**ACTION ITEM**
Please leave out pictures and print exactly the lines from the one that has "green rectangle: (105, 334)" through the last line of the material below.

**DATA TO PROCESS**
------
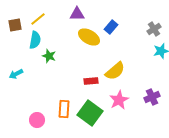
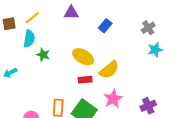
yellow ellipse: (89, 37) -> (83, 57), moved
purple cross: (152, 97) -> (148, 106), moved

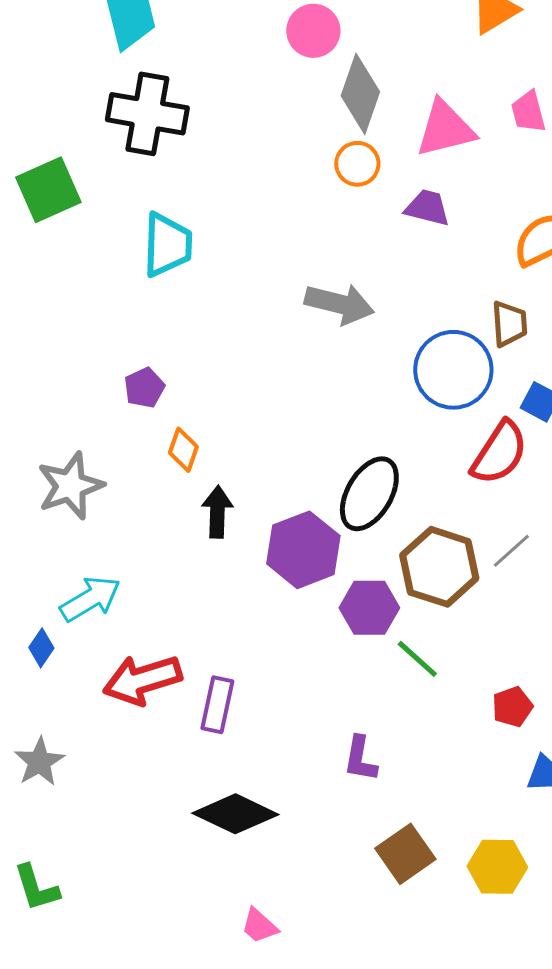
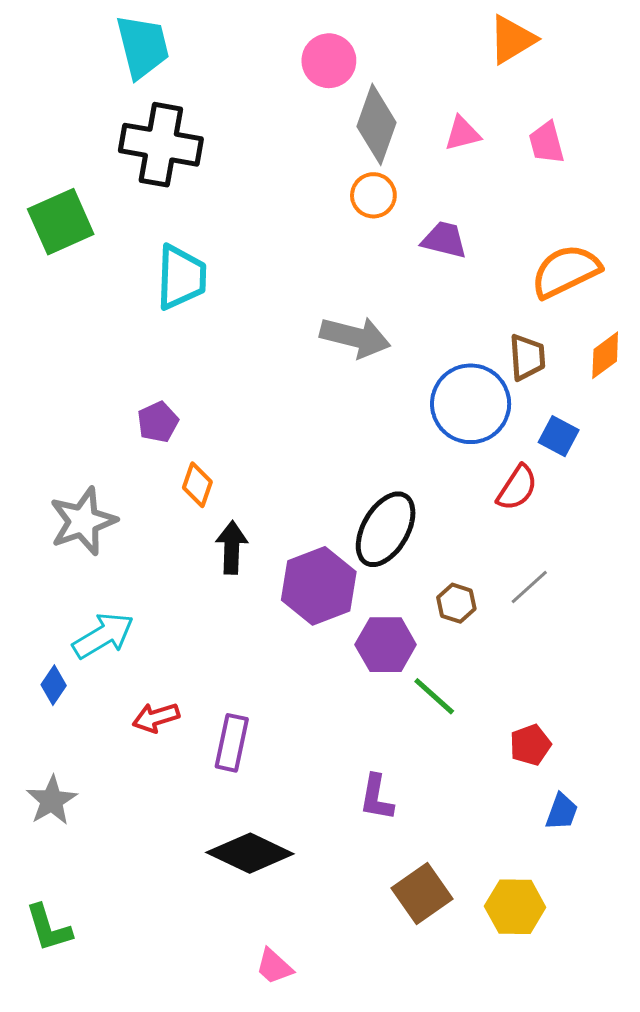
pink triangle: (445, 129) -> (462, 134), moved, size x0.6
red semicircle: (499, 453) -> (517, 488), size x0.7
brown hexagon: (439, 567) -> (456, 603), size x0.5
red arrow: (142, 680) -> (156, 718), size x0.6

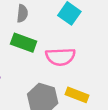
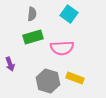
green rectangle: (24, 43) -> (33, 37), turned -36

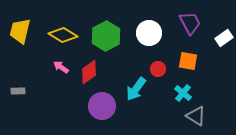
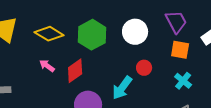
orange square: (188, 61) -> (180, 50), moved
cyan cross: (183, 93) -> (183, 81), moved

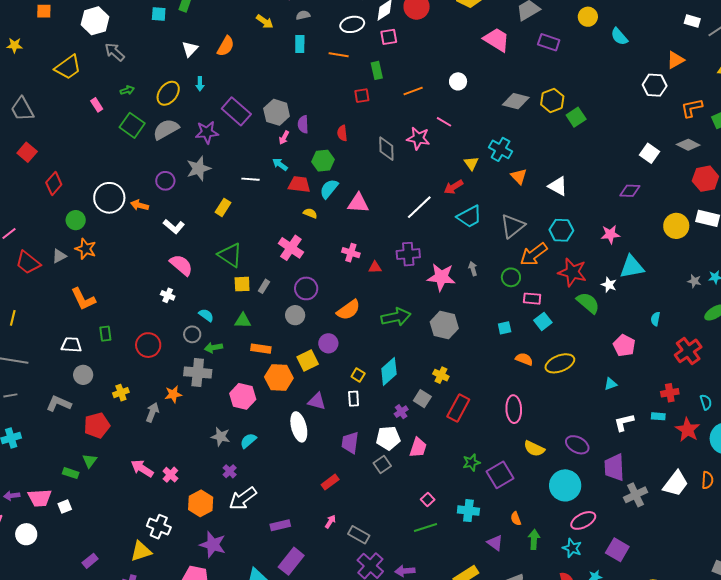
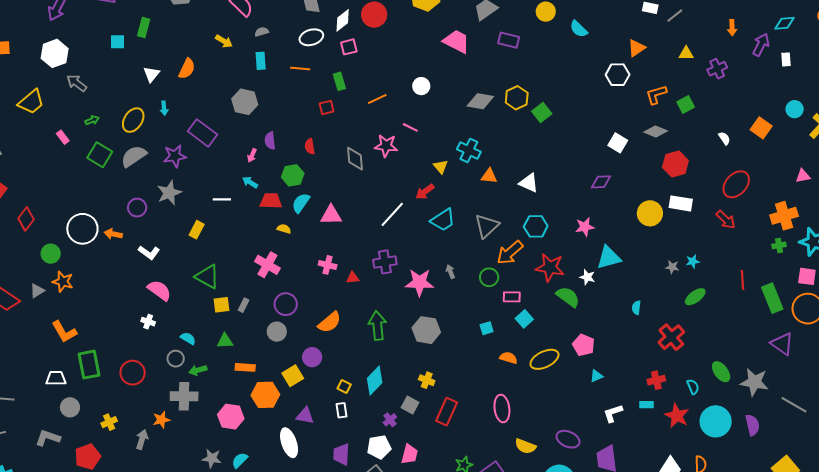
gray hexagon: (277, 112) -> (245, 102), moved
orange triangle: (519, 176) -> (489, 176), turned -36
green arrow: (396, 317) -> (377, 326), turned -80
green rectangle: (105, 334) -> (89, 365), size x1.8
pink pentagon: (624, 346) -> (584, 345), moved

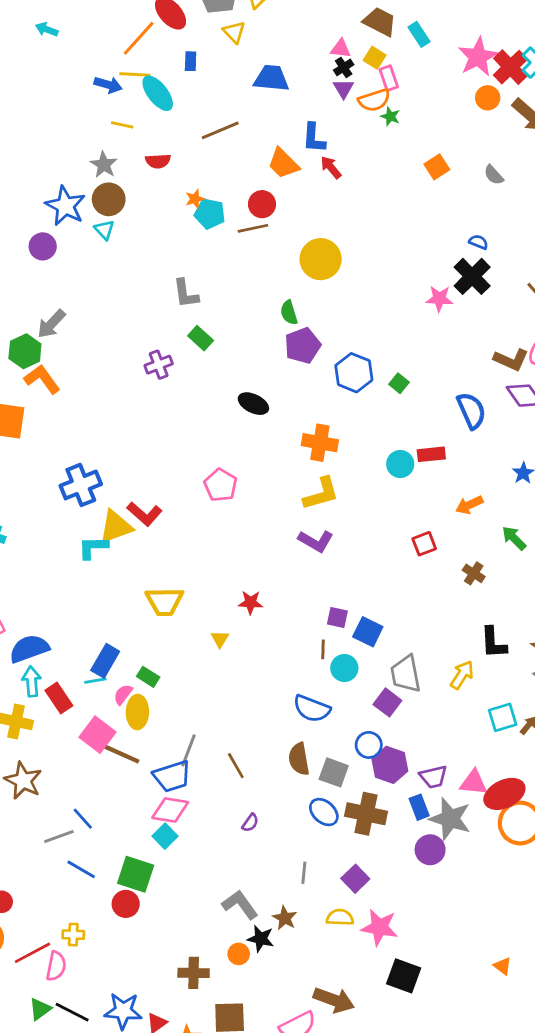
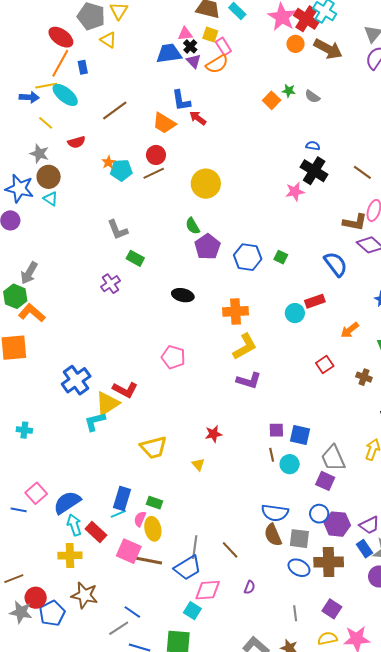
------
**ANSWER SECTION**
green rectangle: (105, 334) -> (89, 365), size x1.8
pink pentagon: (624, 346) -> (584, 345), moved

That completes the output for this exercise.